[Start of section]
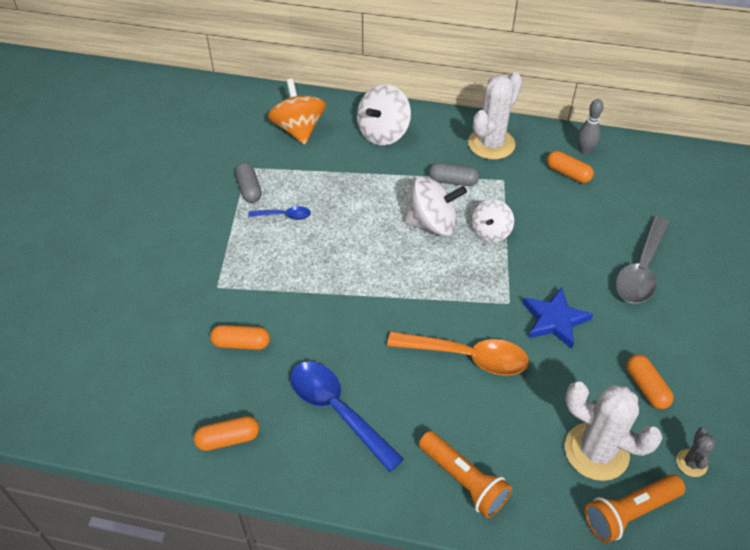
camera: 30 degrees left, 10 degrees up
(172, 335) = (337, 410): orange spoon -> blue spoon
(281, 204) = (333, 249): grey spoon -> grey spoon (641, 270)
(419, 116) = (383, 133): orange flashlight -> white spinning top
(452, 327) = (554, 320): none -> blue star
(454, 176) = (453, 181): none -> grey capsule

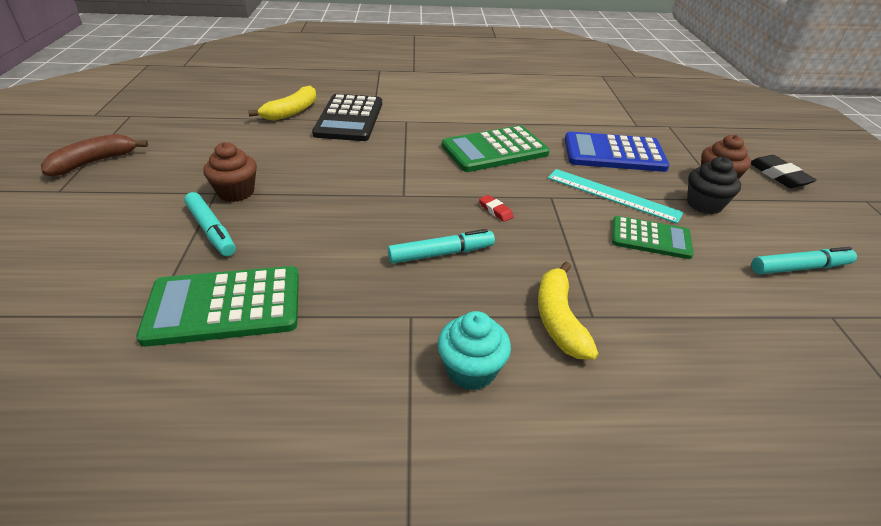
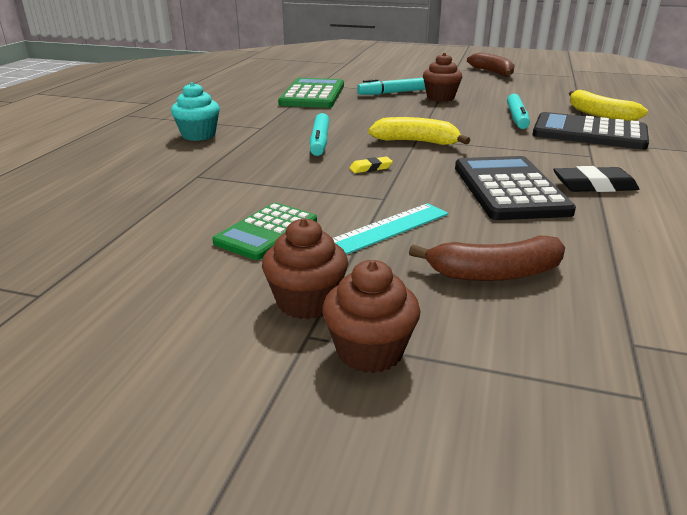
camera: 110 degrees right, 10 degrees down
(494, 150) = (509, 189): green calculator -> black calculator
(495, 210) = (370, 168): red eraser -> yellow eraser
(559, 319) = (207, 164): yellow banana -> yellow banana (416, 142)
(614, 153) = (494, 273): blue calculator -> brown banana
(704, 204) = (306, 302): black cupcake -> brown cupcake
(778, 175) = (354, 475): black eraser -> black eraser (594, 186)
(799, 268) = (116, 317): turquoise marker -> turquoise marker (517, 118)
[End of section]
**PROMPT**
Only the entries themselves should be output, word for word, with all pictures omitted.

**ANSWER BOX**
camera: 30 degrees left, 10 degrees up
(172, 335) = (337, 410): orange spoon -> blue spoon
(281, 204) = (333, 249): grey spoon -> grey spoon (641, 270)
(419, 116) = (383, 133): orange flashlight -> white spinning top
(452, 327) = (554, 320): none -> blue star
(454, 176) = (453, 181): none -> grey capsule

camera: 110 degrees right, 10 degrees down
(494, 150) = (509, 189): green calculator -> black calculator
(495, 210) = (370, 168): red eraser -> yellow eraser
(559, 319) = (207, 164): yellow banana -> yellow banana (416, 142)
(614, 153) = (494, 273): blue calculator -> brown banana
(704, 204) = (306, 302): black cupcake -> brown cupcake
(778, 175) = (354, 475): black eraser -> black eraser (594, 186)
(799, 268) = (116, 317): turquoise marker -> turquoise marker (517, 118)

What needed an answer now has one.